*YOUR OBJECTIVE:*
Restate each entry word for word. Keep every detail intact.

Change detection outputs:
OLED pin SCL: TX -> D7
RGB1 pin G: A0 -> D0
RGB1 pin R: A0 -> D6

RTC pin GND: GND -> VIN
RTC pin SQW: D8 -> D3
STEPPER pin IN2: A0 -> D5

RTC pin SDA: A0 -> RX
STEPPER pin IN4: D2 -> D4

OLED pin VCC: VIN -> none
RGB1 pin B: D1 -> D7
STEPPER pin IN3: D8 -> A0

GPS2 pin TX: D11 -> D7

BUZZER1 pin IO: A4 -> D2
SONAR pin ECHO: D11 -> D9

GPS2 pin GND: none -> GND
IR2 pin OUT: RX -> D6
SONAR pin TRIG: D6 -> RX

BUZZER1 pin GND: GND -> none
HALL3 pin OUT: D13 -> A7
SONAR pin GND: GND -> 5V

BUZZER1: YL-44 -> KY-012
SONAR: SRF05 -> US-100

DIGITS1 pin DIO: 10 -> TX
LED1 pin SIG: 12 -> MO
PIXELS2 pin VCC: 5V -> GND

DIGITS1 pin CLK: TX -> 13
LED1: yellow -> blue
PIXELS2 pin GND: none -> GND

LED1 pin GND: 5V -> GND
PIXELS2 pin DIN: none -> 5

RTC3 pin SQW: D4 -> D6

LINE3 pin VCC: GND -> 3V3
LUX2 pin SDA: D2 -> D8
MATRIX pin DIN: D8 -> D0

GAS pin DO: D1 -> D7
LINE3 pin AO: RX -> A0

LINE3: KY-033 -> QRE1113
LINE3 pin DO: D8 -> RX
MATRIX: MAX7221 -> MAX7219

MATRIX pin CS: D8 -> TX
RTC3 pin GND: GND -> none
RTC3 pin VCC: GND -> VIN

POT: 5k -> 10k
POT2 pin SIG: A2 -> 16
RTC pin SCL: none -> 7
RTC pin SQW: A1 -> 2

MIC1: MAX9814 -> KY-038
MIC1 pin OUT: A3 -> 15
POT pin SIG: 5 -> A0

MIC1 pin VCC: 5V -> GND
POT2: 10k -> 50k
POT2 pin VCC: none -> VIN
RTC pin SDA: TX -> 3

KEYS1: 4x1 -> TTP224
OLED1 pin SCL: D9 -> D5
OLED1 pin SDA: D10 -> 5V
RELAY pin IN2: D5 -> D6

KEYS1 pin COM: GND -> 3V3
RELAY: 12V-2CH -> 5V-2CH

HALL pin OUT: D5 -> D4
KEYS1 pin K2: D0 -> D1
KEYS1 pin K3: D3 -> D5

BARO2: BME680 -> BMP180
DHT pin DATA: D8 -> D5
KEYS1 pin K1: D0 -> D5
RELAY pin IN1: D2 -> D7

*RESULT OF THIS TASK:*
OLED pin SCL: TX -> D7
RGB1 pin G: A0 -> D0
RGB1 pin R: A0 -> D6

RTC pin GND: GND -> VIN
RTC pin SQW: D8 -> D3
STEPPER pin IN2: A0 -> D5

RTC pin SDA: A0 -> RX
STEPPER pin IN4: D2 -> D4

OLED pin VCC: VIN -> none
RGB1 pin B: D1 -> D7
STEPPER pin IN3: D8 -> A0

GPS2 pin TX: D11 -> D7

BUZZER1 pin IO: A4 -> D2
SONAR pin ECHO: D11 -> D9

GPS2 pin GND: none -> GND
IR2 pin OUT: RX -> D6
SONAR pin TRIG: D6 -> RX

BUZZER1 pin GND: GND -> none
HALL3 pin OUT: D13 -> A7
SONAR pin GND: GND -> 5V

BUZZER1: YL-44 -> KY-012
SONAR: SRF05 -> US-100

DIGITS1 pin DIO: 10 -> TX
LED1 pin SIG: 12 -> MO
PIXELS2 pin VCC: 5V -> GND

DIGITS1 pin CLK: TX -> 13
LED1: yellow -> blue
PIXELS2 pin GND: none -> GND

LED1 pin GND: 5V -> GND
PIXELS2 pin DIN: none -> 5

RTC3 pin SQW: D4 -> D6

LINE3 pin VCC: GND -> 3V3
LUX2 pin SDA: D2 -> D8
MATRIX pin DIN: D8 -> D0

GAS pin DO: D1 -> D7
LINE3 pin AO: RX -> A0

LINE3: KY-033 -> QRE1113
LINE3 pin DO: D8 -> RX
MATRIX: MAX7221 -> MAX7219

MATRIX pin CS: D8 -> TX
RTC3 pin GND: GND -> none
RTC3 pin VCC: GND -> VIN

POT: 5k -> 10k
POT2 pin SIG: A2 -> 16
RTC pin SCL: none -> 7
RTC pin SQW: A1 -> 2

MIC1: MAX9814 -> KY-038
MIC1 pin OUT: A3 -> 15
POT pin SIG: 5 -> A0

MIC1 pin VCC: 5V -> GND
POT2: 10k -> 50k
POT2 pin VCC: none -> VIN
RTC pin SDA: TX -> 3

KEYS1: 4x1 -> TTP224
OLED1 pin SCL: D9 -> D5
OLED1 pin SDA: D10 -> 5V
RELAY pin IN2: D5 -> D6

KEYS1 pin COM: GND -> 3V3
RELAY: 12V-2CH -> 5V-2CH

HALL pin OUT: D5 -> D4
KEYS1 pin K2: D0 -> D1
KEYS1 pin K3: D3 -> D5

BARO2: BME680 -> BMP180
DHT pin DATA: D8 -> D5
KEYS1 pin K1: D0 -> D5
RELAY pin IN1: D2 -> D7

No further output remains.